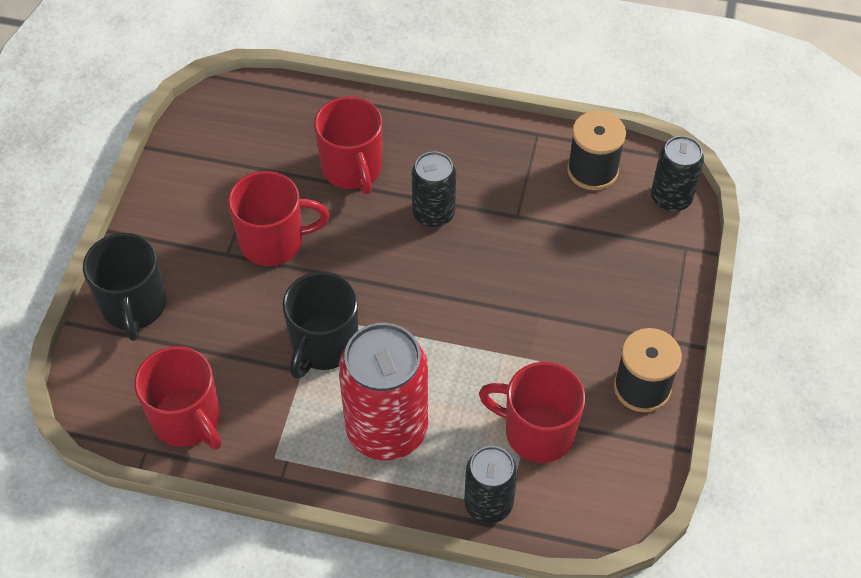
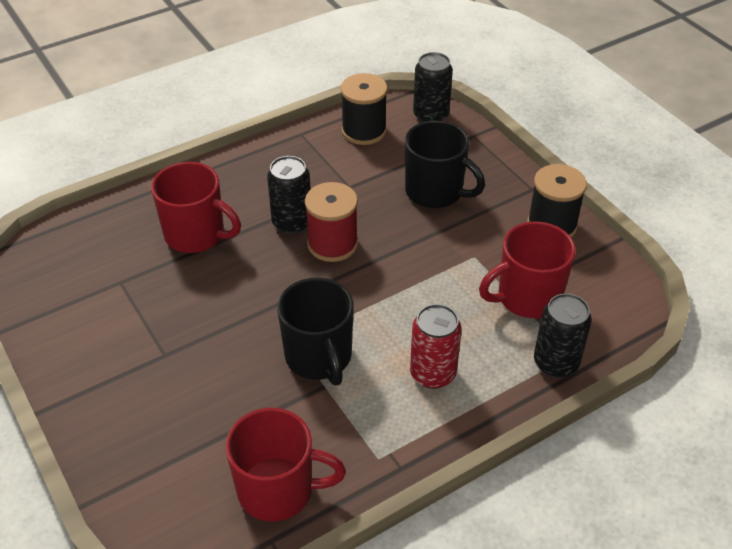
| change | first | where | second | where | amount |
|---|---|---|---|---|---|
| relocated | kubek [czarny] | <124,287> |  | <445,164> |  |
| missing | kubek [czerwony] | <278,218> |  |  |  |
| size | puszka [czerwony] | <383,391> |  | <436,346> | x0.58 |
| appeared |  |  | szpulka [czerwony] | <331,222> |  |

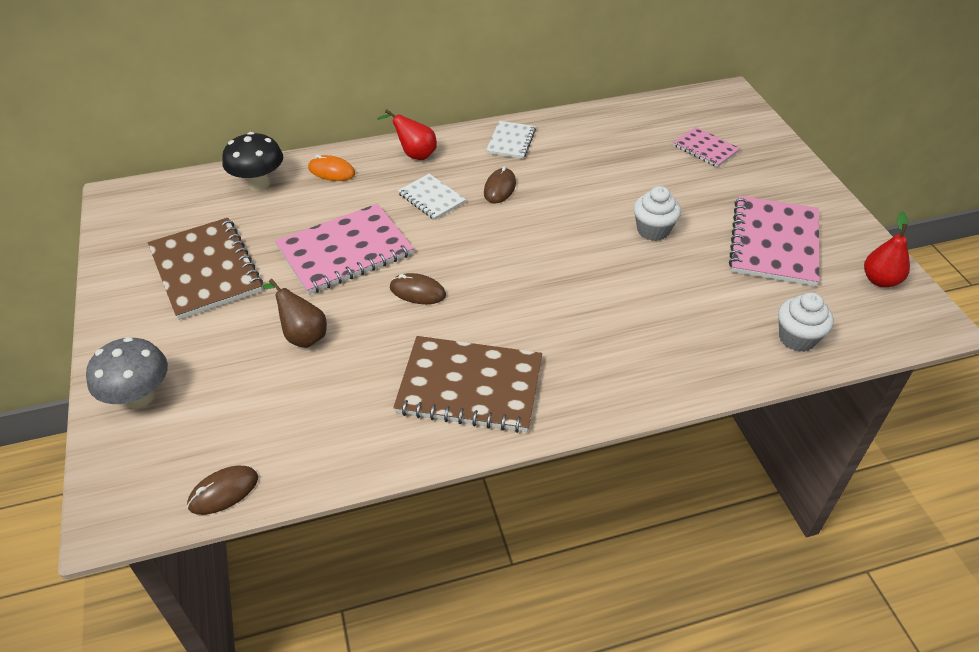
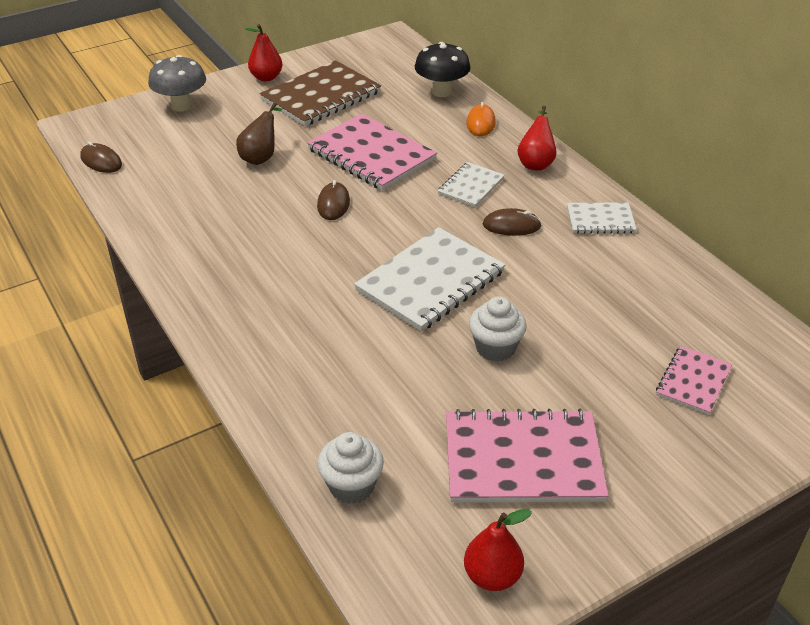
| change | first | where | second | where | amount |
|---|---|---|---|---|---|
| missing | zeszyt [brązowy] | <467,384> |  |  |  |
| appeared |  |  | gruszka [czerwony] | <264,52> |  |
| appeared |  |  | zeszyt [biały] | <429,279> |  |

____

Copy every line of the data above in which the string "appeared" appears.

→ **OUTPUT FOR THIS EXERCISE**:
| appeared |  |  | szpulka [czerwony] | <331,222> |  |
| appeared |  |  | gruszka [czerwony] | <264,52> |  |
| appeared |  |  | zeszyt [biały] | <429,279> |  |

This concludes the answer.